== Records for this exercise ==

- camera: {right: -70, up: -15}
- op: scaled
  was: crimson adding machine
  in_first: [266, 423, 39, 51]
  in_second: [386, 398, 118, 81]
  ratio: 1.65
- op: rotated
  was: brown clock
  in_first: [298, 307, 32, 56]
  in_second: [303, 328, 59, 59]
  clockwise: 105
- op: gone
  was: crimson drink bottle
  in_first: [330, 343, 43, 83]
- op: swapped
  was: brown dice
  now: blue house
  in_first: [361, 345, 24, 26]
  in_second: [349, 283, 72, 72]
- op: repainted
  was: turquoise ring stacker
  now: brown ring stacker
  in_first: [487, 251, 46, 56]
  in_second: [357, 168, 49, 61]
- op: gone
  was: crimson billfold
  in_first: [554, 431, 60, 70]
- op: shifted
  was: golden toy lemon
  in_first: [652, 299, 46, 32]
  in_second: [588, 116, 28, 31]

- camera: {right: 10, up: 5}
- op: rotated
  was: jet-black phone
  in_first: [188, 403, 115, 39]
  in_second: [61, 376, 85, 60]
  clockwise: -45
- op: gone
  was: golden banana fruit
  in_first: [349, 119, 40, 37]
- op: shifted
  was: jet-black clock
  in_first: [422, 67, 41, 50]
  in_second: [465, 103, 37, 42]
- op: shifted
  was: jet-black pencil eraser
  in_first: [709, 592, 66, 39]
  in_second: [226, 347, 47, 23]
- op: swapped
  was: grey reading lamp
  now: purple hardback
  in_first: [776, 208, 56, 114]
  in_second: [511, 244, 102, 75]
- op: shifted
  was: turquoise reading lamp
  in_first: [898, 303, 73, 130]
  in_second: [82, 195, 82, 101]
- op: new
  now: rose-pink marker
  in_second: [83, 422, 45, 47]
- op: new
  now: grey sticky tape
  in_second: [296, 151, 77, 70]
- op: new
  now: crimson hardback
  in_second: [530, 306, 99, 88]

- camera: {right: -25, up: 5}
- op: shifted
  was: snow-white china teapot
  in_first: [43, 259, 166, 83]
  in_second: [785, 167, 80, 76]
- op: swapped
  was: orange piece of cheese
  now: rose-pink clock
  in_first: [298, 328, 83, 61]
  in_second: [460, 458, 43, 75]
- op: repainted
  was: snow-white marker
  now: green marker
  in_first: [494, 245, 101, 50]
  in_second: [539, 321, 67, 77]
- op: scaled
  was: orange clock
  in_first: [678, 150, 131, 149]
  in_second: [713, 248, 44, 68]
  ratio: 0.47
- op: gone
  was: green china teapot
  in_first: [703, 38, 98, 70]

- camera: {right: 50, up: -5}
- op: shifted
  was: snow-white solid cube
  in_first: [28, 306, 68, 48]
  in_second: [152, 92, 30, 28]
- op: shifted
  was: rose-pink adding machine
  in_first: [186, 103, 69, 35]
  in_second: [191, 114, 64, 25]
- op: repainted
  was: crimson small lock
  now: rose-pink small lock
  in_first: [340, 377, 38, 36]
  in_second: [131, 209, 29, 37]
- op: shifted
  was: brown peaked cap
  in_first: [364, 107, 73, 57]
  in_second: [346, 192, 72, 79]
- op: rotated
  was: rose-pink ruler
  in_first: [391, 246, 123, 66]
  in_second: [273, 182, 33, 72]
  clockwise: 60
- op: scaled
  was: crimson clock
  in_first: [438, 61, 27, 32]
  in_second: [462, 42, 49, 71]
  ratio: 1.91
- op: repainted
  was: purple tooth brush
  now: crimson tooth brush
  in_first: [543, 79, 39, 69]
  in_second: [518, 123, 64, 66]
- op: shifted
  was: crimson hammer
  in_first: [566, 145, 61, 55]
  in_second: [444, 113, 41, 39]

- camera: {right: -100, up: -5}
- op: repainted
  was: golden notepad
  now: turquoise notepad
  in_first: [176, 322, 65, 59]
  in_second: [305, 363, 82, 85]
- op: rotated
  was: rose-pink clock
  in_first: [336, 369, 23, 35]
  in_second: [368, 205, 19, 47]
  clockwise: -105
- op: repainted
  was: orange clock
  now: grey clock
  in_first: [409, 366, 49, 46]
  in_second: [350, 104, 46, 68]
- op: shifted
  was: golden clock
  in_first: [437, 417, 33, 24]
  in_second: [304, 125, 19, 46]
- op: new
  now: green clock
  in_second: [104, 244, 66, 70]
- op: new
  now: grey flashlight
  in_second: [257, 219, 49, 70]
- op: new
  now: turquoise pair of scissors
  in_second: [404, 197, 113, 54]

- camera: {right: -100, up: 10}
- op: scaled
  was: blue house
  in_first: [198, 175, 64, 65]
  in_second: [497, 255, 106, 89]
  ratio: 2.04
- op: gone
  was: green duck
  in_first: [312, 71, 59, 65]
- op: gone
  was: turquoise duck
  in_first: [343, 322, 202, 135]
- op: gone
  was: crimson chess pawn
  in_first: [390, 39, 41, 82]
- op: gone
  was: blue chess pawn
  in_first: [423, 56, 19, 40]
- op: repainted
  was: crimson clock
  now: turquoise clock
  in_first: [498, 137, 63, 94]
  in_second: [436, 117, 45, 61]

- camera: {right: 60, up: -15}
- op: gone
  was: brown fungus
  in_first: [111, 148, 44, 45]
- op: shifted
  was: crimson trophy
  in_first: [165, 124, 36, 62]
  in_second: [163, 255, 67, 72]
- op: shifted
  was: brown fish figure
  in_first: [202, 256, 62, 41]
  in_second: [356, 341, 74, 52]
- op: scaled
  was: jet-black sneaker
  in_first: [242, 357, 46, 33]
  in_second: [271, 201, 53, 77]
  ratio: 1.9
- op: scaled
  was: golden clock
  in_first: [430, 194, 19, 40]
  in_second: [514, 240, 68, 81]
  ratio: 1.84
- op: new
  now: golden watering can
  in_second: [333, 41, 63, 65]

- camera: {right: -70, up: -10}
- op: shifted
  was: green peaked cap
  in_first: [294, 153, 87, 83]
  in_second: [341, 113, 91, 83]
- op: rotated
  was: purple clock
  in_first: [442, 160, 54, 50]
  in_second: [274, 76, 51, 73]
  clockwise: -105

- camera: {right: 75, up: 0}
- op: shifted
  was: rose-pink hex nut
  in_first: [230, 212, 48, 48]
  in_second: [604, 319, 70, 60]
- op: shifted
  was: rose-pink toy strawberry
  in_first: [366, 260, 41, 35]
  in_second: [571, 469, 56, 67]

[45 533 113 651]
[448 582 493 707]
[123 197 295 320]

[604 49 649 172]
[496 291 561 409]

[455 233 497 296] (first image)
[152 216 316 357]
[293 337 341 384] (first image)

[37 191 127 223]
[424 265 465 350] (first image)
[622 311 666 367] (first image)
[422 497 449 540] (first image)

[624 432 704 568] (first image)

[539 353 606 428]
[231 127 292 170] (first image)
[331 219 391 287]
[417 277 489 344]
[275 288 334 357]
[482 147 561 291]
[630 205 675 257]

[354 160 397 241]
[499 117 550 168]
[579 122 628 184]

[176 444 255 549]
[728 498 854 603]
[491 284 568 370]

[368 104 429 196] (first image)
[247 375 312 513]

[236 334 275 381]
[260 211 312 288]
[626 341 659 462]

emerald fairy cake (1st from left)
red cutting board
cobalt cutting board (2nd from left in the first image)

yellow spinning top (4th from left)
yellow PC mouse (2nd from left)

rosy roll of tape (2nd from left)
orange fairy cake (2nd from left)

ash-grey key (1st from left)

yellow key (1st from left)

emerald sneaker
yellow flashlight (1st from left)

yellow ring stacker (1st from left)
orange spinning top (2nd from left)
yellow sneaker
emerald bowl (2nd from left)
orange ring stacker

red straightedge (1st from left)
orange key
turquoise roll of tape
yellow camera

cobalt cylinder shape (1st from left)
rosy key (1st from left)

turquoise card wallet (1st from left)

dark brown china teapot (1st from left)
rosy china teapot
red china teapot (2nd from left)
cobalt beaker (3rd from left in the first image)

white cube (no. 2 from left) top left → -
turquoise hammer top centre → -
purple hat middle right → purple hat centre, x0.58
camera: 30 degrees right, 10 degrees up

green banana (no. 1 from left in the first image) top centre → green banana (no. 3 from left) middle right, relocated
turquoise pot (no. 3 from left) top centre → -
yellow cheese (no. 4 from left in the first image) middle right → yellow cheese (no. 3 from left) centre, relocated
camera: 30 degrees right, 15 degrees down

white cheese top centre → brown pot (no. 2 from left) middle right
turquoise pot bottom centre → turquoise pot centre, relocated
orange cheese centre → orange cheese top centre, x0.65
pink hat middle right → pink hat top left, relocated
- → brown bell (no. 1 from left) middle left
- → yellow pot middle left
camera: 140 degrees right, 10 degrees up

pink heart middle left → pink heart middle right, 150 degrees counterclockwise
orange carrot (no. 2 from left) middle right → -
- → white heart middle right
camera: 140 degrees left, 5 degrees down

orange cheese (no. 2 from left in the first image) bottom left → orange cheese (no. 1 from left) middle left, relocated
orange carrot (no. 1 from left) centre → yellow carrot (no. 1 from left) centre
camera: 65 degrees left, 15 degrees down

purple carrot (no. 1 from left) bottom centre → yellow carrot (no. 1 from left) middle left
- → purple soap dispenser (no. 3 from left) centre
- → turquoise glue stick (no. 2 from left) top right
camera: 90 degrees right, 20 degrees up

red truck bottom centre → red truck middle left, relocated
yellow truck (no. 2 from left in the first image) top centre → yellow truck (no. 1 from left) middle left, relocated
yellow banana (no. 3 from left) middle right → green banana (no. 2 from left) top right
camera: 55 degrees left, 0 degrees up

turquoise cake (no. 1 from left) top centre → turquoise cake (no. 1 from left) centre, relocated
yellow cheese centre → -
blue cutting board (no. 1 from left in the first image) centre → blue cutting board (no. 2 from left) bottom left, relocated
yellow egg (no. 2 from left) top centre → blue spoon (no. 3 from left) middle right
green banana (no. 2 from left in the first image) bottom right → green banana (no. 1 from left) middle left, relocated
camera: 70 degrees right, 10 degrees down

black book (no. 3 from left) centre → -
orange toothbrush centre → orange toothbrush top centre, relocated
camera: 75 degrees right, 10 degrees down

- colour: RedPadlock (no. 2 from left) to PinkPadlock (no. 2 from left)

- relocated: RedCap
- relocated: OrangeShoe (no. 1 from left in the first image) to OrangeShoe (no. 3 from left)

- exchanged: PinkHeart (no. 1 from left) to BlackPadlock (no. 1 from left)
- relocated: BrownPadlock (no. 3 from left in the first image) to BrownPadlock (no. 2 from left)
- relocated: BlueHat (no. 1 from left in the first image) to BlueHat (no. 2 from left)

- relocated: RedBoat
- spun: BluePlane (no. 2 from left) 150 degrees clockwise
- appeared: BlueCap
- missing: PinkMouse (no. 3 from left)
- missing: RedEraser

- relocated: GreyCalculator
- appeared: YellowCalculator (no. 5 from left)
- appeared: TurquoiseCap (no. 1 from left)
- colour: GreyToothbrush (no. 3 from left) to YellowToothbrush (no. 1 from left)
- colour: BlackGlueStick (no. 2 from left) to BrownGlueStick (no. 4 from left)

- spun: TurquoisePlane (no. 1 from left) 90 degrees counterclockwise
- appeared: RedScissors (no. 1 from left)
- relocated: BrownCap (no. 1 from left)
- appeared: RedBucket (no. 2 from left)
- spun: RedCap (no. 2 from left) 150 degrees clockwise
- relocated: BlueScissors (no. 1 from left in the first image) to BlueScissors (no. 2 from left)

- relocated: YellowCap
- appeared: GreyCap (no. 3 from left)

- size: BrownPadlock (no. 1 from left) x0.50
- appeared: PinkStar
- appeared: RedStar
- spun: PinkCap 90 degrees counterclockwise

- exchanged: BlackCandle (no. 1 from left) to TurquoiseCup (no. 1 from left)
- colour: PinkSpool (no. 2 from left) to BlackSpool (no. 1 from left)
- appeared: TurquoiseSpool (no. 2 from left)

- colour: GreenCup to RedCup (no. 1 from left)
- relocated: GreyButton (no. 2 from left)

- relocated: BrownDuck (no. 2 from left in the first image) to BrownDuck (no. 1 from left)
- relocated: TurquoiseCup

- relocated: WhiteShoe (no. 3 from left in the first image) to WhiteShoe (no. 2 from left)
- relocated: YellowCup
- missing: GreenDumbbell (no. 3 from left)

===

» **Task prompt**: All lines in the listing above between the line with "in_second: [303, 328, 59, 59]" and the line with "in_first: [652, 299, 46, 32]", inclusive, should be set down exactly, and no line outside that range.

» **Task output**:
  in_second: [303, 328, 59, 59]
  clockwise: 105
- op: gone
  was: crimson drink bottle
  in_first: [330, 343, 43, 83]
- op: swapped
  was: brown dice
  now: blue house
  in_first: [361, 345, 24, 26]
  in_second: [349, 283, 72, 72]
- op: repainted
  was: turquoise ring stacker
  now: brown ring stacker
  in_first: [487, 251, 46, 56]
  in_second: [357, 168, 49, 61]
- op: gone
  was: crimson billfold
  in_first: [554, 431, 60, 70]
- op: shifted
  was: golden toy lemon
  in_first: [652, 299, 46, 32]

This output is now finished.